DIRECTIONS: Reproduce the records below word for word, beginning with their first line and continuing through the line containing "Ta Loas [98, 243]", with both of those lines included.

RECORDS:
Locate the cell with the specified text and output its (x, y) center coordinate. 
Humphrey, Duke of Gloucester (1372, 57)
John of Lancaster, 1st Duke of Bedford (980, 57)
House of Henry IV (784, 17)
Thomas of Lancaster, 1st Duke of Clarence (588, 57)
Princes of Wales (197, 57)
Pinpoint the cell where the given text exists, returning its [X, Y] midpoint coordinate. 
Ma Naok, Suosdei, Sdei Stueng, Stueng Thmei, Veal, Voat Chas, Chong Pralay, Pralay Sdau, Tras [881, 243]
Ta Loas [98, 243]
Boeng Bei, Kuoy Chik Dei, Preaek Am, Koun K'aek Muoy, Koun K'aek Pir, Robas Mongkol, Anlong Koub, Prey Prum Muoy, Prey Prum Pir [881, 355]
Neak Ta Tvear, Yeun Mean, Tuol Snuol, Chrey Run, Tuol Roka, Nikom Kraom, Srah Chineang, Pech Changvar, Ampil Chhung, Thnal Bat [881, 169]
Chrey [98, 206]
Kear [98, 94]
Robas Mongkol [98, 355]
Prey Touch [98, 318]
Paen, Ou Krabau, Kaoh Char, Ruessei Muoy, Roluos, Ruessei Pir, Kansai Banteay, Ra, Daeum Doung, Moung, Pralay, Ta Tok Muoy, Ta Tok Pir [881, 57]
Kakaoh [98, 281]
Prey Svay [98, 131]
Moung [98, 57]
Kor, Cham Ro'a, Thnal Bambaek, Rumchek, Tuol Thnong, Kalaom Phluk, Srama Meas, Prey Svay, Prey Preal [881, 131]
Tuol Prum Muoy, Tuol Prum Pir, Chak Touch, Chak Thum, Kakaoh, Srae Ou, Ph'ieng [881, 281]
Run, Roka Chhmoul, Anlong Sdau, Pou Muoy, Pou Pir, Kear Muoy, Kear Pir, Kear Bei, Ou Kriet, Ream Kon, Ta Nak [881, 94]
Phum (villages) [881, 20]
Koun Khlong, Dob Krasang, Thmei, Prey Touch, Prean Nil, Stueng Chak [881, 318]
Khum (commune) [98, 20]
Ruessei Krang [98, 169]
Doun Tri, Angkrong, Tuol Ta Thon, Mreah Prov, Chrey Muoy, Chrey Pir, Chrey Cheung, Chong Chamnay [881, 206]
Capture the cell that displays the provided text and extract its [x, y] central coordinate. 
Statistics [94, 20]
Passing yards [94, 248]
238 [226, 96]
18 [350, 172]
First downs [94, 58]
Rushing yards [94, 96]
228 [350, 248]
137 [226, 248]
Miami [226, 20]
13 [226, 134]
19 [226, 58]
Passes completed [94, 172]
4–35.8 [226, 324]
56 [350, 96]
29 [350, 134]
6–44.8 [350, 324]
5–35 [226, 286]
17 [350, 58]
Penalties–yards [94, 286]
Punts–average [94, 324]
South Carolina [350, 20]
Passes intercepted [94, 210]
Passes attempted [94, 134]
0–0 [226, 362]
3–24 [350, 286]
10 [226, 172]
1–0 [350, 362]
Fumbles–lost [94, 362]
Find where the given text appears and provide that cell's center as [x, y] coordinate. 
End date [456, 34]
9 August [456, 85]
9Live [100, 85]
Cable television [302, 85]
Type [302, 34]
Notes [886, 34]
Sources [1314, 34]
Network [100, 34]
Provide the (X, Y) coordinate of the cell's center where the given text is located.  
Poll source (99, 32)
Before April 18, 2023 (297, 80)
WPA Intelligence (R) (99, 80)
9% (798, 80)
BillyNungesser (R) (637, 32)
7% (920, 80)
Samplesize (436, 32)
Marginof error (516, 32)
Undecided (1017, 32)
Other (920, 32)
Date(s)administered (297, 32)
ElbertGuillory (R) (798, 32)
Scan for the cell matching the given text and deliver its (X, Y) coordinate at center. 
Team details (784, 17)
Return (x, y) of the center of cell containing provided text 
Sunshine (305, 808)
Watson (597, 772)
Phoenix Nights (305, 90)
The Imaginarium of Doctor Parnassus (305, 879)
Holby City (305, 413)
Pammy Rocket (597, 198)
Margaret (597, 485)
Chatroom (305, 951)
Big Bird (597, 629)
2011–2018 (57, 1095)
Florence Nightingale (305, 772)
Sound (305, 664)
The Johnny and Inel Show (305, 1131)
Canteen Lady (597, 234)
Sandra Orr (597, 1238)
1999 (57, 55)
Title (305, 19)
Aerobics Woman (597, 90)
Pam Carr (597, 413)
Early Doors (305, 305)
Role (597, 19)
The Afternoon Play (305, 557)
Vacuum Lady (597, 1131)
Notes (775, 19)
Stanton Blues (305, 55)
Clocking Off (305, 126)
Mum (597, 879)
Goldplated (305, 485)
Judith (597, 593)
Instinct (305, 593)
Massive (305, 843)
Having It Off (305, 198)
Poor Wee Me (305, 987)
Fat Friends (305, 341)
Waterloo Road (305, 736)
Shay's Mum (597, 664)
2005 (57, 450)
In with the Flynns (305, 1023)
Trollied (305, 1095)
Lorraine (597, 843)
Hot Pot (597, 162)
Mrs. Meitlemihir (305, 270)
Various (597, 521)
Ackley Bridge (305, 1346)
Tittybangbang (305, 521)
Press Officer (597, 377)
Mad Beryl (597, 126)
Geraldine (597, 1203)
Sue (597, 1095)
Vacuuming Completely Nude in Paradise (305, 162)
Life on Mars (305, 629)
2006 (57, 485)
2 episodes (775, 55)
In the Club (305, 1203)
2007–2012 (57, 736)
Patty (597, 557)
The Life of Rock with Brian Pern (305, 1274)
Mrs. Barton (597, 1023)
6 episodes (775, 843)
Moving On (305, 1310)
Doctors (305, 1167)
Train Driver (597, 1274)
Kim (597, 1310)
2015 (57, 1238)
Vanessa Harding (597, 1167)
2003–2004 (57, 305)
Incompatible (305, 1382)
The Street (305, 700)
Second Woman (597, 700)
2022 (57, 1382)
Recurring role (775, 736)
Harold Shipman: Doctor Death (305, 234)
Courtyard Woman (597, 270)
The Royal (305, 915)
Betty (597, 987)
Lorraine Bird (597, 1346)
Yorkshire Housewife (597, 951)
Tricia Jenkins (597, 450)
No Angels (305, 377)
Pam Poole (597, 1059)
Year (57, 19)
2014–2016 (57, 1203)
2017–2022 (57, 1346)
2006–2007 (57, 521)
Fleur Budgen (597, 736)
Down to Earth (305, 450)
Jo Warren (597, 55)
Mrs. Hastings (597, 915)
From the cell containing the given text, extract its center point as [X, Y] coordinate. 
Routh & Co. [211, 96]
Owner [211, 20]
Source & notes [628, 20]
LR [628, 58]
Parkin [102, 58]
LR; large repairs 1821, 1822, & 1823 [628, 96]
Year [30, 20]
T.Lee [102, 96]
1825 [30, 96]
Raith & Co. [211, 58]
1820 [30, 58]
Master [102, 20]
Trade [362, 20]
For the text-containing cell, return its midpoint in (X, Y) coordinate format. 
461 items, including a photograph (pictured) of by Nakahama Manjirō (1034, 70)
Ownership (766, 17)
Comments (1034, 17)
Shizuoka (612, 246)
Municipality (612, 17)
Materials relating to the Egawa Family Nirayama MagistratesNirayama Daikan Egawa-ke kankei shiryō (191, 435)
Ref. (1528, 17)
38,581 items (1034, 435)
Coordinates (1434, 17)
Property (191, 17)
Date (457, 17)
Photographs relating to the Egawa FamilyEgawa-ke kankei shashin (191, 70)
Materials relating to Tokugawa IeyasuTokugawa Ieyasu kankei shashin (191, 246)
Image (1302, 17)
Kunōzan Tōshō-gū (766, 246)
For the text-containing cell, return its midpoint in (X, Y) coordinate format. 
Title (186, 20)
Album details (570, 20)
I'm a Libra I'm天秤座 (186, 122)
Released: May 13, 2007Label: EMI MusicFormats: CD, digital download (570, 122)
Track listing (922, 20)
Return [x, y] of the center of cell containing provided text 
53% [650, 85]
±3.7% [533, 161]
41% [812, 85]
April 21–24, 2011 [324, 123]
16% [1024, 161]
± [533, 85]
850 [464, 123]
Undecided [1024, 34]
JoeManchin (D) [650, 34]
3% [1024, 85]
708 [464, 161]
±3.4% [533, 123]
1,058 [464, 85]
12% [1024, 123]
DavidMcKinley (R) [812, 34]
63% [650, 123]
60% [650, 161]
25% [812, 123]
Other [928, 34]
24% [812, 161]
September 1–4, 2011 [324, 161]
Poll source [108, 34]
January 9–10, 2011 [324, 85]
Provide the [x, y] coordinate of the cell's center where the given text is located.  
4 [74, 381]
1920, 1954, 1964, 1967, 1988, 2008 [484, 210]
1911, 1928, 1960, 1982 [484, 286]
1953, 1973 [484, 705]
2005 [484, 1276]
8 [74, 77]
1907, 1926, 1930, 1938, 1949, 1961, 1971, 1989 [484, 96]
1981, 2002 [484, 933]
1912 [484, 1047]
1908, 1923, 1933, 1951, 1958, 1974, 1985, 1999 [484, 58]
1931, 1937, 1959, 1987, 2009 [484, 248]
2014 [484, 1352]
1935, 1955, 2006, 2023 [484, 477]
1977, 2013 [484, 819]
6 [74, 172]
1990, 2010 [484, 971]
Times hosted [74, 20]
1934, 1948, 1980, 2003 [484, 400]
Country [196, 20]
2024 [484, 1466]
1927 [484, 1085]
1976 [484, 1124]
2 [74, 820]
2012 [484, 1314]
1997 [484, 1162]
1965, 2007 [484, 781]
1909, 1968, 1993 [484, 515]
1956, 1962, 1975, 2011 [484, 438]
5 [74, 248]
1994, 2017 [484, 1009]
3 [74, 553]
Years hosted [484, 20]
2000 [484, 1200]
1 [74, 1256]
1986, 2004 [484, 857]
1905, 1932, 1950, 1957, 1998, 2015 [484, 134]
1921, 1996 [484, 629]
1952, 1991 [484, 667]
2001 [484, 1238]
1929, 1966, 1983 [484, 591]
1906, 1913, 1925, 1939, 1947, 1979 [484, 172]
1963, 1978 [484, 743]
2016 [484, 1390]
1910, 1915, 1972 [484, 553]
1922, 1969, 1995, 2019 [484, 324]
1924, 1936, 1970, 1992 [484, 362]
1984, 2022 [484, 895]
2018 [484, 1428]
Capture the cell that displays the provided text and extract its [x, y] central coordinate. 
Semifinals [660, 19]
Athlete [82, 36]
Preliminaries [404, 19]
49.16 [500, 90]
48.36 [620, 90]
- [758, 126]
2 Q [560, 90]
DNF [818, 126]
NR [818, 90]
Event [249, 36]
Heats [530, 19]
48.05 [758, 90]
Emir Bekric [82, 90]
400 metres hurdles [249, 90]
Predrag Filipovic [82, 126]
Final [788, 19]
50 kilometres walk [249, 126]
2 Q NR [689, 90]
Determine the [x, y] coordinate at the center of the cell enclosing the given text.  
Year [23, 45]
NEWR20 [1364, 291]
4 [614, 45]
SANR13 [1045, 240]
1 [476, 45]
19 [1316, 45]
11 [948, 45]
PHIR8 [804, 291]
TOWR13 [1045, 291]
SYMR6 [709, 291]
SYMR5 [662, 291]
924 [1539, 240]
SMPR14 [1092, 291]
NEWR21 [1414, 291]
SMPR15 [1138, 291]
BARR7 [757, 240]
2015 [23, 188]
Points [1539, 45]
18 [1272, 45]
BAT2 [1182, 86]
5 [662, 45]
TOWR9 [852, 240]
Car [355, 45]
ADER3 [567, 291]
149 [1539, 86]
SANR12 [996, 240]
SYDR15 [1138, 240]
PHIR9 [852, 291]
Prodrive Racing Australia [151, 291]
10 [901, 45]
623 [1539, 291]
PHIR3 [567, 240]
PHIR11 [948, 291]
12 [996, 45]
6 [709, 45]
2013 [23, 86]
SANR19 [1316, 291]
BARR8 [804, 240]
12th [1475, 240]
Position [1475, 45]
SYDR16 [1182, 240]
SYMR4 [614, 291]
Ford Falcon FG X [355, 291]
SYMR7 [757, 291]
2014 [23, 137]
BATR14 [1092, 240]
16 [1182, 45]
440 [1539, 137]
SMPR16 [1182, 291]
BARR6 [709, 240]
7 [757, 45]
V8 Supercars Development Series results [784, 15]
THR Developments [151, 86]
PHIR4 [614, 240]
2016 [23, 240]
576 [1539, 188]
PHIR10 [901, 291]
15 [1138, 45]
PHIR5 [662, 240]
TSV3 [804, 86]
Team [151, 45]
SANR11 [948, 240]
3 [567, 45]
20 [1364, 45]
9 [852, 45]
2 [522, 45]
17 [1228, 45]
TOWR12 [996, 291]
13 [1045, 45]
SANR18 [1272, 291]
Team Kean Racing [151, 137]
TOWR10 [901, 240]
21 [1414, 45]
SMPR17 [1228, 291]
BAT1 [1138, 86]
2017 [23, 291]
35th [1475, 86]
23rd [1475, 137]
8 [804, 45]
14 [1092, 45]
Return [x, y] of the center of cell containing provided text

OUTPUT:
Locate the cell with the specified text and output its (x, y) center coordinate. 
Humphrey, Duke of Gloucester (1372, 57)
John of Lancaster, 1st Duke of Bedford (980, 57)
House of Henry IV (784, 17)
Thomas of Lancaster, 1st Duke of Clarence (588, 57)
Princes of Wales (197, 57)
Pinpoint the cell where the given text exists, returning its [X, Y] midpoint coordinate. 
Ma Naok, Suosdei, Sdei Stueng, Stueng Thmei, Veal, Voat Chas, Chong Pralay, Pralay Sdau, Tras [881, 243]
Ta Loas [98, 243]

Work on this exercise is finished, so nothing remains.